## Given data
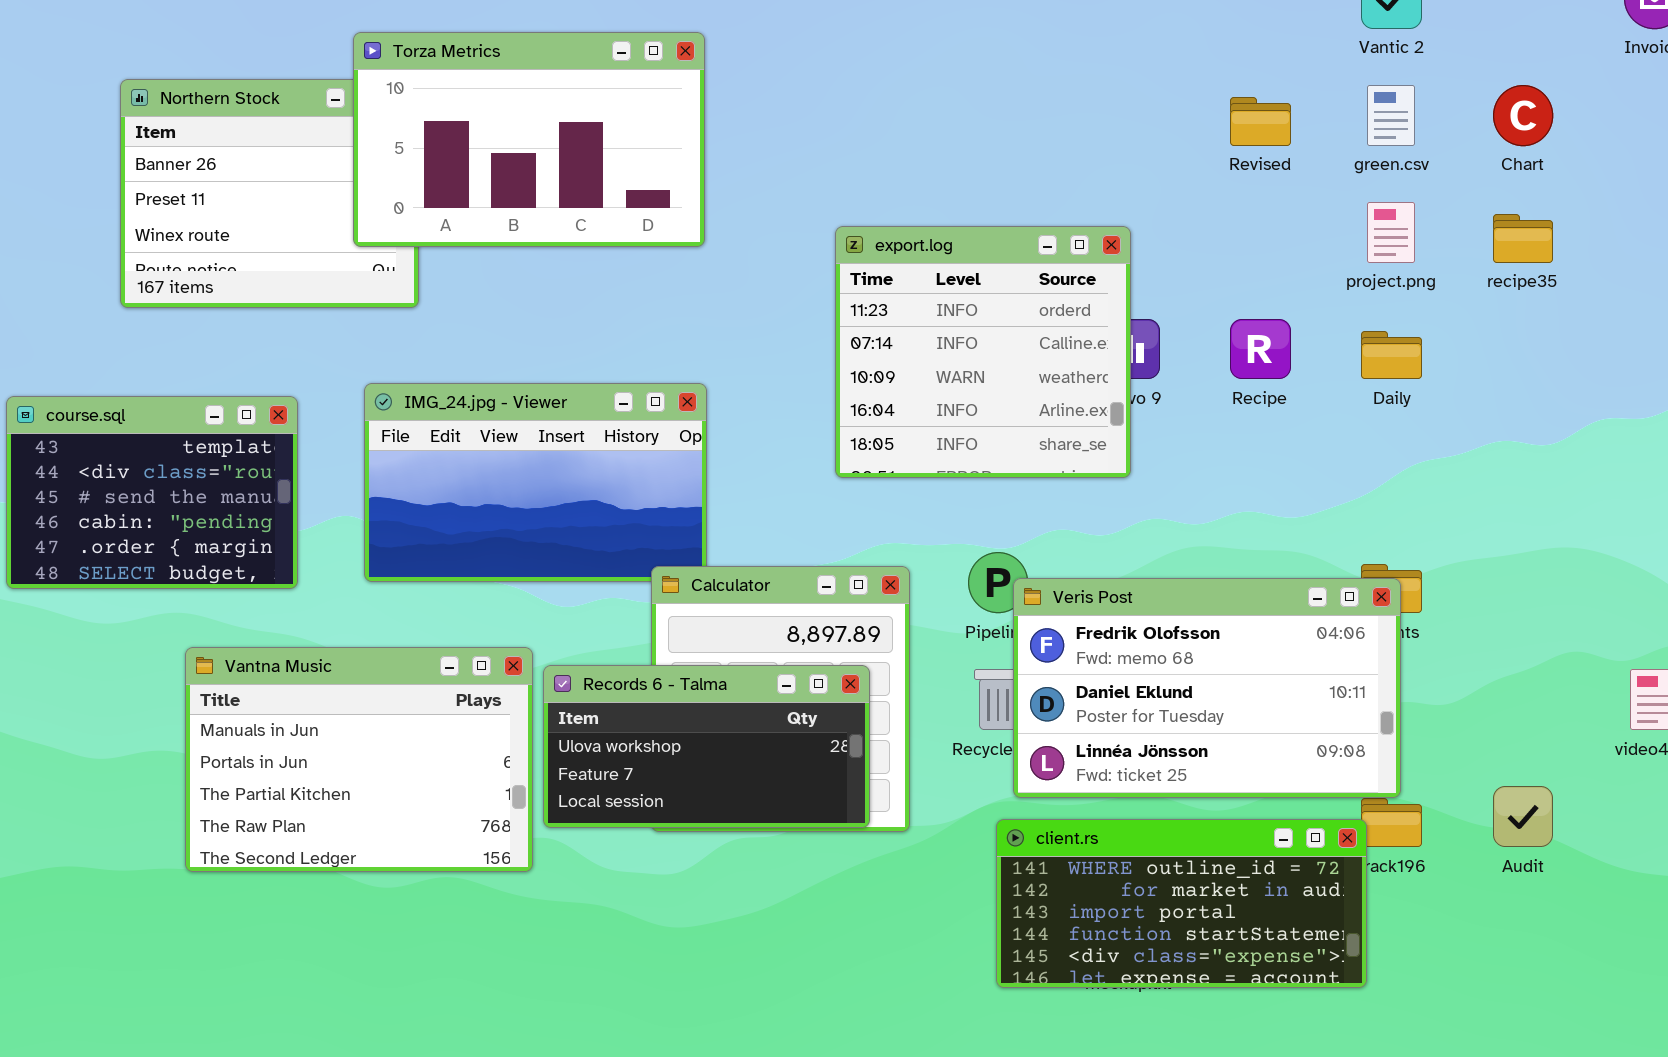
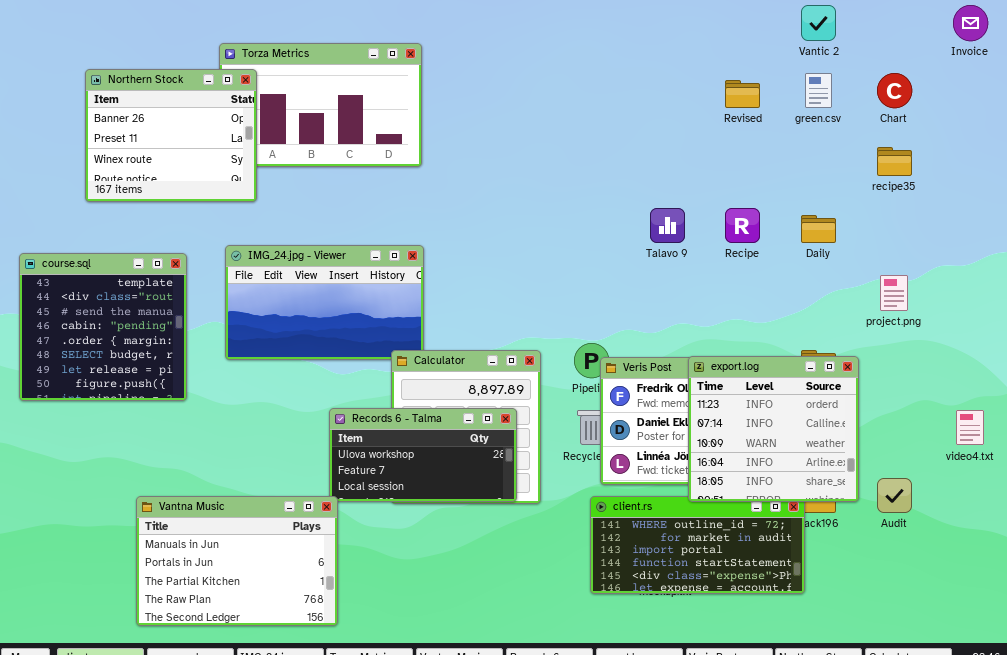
Northern Stock: [120,79,419,308] -> [85,69,257,202], raised
project.png: [1367,202,1415,263] -> [880,275,908,311], moved
export.log: [835,226,1131,478] -> [688,356,859,502], moved
course.sql: [6,396,298,589] -> [19,253,187,401], resized
Vantna Music: [185,647,533,872] -> [136,496,338,626], moved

## Exercise aim
Restate the listing word for word. Pictures do not belong in the copy.

## Task solution
Northern Stock: [120,79,419,308] -> [85,69,257,202], raised
project.png: [1367,202,1415,263] -> [880,275,908,311], moved
export.log: [835,226,1131,478] -> [688,356,859,502], moved
course.sql: [6,396,298,589] -> [19,253,187,401], resized
Vantna Music: [185,647,533,872] -> [136,496,338,626], moved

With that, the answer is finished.